ASSIGNMENT ::
Within the data that follows, set down exactly the lines from the one containing "yellow triangle: (65, 238)" through the one containing "gray circle: (716, 760) -> (570, 533), moved", both ends included.

Saved data entries ::
◆ ◆ ◆

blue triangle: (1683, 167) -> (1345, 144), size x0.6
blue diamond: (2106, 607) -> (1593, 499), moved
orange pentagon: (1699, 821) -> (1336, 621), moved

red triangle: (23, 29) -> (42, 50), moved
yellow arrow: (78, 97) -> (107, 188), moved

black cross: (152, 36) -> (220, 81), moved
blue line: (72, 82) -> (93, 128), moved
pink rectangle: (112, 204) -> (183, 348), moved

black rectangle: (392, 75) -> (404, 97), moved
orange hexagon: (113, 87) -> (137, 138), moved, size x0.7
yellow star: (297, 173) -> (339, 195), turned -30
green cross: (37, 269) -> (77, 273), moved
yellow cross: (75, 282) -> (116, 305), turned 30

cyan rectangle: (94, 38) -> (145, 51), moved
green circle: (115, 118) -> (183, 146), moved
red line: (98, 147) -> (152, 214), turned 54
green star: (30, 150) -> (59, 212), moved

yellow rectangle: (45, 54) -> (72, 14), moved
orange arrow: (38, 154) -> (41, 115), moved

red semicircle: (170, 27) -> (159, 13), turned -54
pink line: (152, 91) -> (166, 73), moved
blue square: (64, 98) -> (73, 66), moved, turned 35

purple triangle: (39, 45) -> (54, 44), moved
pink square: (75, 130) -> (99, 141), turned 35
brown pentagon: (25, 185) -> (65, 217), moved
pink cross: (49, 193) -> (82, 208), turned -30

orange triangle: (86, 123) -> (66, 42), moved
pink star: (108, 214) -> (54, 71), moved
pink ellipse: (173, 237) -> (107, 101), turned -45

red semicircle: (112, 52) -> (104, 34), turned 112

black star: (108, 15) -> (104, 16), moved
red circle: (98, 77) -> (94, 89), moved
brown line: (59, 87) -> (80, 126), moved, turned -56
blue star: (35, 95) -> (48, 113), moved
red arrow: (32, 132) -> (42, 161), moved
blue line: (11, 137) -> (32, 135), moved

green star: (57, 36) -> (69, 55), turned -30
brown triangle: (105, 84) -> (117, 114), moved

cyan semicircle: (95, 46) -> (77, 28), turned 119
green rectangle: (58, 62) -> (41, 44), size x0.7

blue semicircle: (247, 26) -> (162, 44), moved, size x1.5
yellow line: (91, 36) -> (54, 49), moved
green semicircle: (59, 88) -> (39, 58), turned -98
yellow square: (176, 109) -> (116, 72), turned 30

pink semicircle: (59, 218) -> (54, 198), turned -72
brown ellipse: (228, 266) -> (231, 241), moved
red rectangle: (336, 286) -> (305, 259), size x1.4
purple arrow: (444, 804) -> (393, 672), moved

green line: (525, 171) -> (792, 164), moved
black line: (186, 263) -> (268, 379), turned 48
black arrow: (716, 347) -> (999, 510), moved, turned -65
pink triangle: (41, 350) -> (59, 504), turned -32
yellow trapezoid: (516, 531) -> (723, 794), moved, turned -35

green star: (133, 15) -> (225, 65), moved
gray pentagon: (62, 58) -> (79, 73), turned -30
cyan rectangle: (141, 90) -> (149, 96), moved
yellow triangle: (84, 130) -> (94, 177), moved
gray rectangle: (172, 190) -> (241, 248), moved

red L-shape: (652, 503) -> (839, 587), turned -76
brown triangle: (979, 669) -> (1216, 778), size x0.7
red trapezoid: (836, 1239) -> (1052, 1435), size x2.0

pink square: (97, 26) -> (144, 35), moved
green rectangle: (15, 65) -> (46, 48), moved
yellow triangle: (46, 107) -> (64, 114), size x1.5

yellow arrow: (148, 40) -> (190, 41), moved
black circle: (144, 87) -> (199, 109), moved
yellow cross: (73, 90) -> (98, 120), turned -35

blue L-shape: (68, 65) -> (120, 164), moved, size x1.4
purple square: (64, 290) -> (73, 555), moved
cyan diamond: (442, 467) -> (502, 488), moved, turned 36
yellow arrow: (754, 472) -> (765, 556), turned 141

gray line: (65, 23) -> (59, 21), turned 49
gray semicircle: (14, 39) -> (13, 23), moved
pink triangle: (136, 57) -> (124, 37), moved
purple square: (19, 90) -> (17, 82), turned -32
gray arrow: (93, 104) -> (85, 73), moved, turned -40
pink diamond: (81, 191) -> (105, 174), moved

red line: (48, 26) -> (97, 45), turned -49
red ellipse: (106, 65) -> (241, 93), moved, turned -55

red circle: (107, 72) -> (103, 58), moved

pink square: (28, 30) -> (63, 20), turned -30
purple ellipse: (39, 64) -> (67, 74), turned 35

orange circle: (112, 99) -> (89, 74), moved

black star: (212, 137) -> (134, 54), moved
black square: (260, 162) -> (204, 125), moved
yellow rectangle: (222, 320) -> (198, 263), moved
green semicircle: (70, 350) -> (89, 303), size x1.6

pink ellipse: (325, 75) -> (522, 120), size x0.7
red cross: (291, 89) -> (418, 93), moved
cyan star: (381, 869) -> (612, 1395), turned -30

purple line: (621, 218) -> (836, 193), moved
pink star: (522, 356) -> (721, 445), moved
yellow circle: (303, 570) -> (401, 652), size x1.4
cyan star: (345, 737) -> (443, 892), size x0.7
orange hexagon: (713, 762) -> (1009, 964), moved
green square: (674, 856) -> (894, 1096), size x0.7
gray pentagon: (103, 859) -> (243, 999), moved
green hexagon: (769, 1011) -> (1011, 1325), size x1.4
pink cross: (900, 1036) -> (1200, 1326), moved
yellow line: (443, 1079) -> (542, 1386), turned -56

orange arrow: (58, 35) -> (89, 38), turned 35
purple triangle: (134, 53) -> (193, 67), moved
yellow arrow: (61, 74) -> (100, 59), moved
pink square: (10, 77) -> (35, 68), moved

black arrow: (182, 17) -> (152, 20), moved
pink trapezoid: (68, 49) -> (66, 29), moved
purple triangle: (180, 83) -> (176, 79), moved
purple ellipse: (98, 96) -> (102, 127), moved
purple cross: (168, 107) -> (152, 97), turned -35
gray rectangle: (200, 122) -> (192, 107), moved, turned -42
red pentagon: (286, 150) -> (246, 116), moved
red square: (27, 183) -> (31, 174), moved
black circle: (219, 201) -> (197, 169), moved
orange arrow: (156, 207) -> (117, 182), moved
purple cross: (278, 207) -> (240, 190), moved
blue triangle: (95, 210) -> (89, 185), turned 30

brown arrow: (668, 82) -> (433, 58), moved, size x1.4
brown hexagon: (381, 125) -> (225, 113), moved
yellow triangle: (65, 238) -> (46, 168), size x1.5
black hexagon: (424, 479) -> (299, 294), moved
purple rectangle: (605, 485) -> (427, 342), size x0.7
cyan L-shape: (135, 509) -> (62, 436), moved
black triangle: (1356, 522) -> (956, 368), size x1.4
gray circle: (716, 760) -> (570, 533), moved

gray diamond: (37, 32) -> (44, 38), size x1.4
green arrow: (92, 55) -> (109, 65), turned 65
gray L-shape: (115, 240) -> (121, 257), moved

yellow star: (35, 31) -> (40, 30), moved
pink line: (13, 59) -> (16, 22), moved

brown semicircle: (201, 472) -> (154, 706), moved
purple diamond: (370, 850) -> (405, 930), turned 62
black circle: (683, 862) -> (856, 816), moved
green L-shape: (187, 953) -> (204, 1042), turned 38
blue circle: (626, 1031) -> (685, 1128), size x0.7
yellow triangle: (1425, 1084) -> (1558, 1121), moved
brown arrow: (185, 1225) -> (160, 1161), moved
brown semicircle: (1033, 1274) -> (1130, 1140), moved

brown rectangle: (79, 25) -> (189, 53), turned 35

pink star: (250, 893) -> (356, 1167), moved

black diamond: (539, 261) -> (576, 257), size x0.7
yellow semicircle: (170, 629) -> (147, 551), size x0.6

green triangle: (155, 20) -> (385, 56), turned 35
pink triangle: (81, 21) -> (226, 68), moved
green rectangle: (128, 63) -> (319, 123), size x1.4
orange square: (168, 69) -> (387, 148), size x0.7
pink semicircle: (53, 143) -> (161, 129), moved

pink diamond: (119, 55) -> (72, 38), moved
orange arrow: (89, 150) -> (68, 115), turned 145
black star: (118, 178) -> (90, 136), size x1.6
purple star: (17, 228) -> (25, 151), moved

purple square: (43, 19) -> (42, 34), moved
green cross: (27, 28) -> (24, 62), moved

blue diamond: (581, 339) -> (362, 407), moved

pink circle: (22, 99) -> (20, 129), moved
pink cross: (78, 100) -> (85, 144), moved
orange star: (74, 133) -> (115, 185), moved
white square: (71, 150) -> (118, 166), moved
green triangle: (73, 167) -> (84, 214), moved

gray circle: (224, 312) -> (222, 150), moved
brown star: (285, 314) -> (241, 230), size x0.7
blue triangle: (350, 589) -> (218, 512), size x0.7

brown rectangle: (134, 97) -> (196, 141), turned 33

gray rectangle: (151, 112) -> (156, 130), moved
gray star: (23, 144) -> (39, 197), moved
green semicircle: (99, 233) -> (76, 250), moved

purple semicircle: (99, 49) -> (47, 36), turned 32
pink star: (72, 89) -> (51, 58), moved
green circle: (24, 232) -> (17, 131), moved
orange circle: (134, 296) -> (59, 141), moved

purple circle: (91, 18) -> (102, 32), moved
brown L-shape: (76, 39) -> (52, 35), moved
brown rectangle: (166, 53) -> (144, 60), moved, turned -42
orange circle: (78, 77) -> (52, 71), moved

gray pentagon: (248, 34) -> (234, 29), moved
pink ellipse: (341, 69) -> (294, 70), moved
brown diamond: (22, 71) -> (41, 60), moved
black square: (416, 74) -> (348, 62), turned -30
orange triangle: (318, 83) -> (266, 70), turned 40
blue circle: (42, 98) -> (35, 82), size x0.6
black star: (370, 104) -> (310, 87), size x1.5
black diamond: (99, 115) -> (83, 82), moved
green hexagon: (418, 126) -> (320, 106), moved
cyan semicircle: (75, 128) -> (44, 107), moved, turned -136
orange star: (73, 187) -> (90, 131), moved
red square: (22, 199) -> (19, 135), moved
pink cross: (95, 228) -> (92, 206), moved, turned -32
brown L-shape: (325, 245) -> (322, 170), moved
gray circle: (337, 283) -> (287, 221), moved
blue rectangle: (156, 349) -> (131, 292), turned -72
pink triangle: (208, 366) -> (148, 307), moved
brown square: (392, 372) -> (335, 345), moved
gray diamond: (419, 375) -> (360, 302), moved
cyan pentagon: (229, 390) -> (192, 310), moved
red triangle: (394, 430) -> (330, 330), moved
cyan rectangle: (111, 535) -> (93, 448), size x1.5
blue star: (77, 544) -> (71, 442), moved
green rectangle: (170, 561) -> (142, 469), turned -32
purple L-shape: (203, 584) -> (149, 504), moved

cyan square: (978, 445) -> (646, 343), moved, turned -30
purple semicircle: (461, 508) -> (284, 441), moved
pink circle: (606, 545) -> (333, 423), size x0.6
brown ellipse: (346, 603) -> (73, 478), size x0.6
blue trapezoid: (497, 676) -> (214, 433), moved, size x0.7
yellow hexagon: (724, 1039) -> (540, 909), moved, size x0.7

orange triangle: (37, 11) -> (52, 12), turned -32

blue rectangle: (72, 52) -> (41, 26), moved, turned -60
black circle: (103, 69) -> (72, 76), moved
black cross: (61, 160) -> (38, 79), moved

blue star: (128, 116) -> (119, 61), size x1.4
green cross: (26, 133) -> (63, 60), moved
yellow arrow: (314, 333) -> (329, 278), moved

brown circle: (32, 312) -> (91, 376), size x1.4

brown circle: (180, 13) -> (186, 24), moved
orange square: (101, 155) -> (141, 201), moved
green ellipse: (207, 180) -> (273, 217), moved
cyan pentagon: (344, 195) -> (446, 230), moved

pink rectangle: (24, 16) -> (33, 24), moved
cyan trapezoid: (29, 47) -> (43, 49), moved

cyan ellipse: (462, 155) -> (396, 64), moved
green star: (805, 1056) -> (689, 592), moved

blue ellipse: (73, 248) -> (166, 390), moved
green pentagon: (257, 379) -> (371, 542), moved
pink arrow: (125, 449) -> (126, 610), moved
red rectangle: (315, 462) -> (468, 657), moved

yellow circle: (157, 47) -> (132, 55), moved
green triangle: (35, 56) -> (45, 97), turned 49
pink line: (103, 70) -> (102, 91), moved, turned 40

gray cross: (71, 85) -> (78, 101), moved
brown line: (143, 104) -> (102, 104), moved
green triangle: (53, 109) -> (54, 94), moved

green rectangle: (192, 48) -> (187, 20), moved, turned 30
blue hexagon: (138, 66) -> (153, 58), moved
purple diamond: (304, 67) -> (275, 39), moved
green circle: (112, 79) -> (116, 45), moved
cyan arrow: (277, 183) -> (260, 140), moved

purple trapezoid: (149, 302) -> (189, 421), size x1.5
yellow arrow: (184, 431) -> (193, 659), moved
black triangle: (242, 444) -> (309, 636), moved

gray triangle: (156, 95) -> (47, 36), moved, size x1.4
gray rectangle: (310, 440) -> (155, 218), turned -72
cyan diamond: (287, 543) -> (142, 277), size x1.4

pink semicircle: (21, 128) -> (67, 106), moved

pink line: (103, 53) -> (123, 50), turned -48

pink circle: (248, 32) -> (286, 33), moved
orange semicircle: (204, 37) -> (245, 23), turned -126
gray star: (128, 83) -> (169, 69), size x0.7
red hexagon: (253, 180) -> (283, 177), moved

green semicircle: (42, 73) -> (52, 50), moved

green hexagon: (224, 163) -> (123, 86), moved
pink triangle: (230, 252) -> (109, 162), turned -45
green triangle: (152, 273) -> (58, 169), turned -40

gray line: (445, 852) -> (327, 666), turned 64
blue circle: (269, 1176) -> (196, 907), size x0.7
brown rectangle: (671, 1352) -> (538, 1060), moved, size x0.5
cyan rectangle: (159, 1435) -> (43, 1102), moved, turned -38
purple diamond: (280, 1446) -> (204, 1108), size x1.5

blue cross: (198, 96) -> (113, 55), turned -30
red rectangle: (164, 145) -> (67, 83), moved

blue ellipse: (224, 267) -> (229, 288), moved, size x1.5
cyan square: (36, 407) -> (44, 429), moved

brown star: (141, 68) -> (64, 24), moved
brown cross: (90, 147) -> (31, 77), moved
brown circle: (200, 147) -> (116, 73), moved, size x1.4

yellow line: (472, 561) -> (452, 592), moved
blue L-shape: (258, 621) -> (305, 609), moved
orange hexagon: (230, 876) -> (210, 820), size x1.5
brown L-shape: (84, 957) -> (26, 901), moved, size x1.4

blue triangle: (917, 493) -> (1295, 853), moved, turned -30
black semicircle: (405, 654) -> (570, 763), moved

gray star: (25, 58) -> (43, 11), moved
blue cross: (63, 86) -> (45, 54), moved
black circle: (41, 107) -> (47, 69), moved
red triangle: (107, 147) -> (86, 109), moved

◆ ◆ ◆

WORKED SOLUTION ::
yellow triangle: (65, 238) -> (46, 168), size x1.5
black hexagon: (424, 479) -> (299, 294), moved
purple rectangle: (605, 485) -> (427, 342), size x0.7
cyan L-shape: (135, 509) -> (62, 436), moved
black triangle: (1356, 522) -> (956, 368), size x1.4
gray circle: (716, 760) -> (570, 533), moved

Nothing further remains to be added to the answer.